> Brief: Extract all lines that hold "section" from the records below.

START

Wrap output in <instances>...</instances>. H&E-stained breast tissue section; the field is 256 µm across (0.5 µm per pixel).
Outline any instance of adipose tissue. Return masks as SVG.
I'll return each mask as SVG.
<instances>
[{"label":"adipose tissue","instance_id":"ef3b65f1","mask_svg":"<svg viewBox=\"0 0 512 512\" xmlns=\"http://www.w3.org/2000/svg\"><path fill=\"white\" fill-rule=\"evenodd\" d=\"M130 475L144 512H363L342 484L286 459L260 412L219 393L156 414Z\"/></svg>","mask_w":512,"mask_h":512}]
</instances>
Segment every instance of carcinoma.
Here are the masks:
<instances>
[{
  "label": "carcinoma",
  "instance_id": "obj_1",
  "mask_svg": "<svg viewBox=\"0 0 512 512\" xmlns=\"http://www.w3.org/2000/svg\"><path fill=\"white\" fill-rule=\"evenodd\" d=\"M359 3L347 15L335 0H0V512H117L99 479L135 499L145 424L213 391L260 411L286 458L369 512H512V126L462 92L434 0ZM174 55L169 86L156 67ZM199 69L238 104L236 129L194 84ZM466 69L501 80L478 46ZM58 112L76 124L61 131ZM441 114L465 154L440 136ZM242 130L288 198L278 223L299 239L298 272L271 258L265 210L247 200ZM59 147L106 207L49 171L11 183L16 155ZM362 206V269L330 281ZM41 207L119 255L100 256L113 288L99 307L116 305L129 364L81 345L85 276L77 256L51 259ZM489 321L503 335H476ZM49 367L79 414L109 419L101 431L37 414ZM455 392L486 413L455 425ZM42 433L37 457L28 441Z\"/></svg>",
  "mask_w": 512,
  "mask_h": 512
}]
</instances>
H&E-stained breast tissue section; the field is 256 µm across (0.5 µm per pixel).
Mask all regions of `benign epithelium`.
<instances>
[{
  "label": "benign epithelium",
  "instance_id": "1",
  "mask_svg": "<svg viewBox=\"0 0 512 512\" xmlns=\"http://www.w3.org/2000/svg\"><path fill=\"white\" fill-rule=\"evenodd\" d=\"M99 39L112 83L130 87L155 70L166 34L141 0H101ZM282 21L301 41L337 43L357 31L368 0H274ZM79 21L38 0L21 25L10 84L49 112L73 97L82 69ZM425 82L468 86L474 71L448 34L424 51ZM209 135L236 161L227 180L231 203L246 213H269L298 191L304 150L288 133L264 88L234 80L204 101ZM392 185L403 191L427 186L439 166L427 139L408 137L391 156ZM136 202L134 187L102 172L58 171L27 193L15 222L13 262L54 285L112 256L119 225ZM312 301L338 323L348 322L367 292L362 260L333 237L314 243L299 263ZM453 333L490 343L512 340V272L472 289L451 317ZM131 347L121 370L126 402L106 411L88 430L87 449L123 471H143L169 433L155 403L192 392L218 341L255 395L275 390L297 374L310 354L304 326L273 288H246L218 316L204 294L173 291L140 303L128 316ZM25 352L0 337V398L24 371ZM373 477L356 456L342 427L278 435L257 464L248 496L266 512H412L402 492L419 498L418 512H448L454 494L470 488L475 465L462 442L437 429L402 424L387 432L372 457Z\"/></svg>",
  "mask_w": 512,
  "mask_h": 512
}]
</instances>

END

> Task response:
Wrap output in <instances>...</instances>. H&E-stained breast tissue section; the field is 256 µm across (0.5 µm per pixel).
H&E-stained breast tissue section; the field is 256 µm across (0.5 µm per pixel).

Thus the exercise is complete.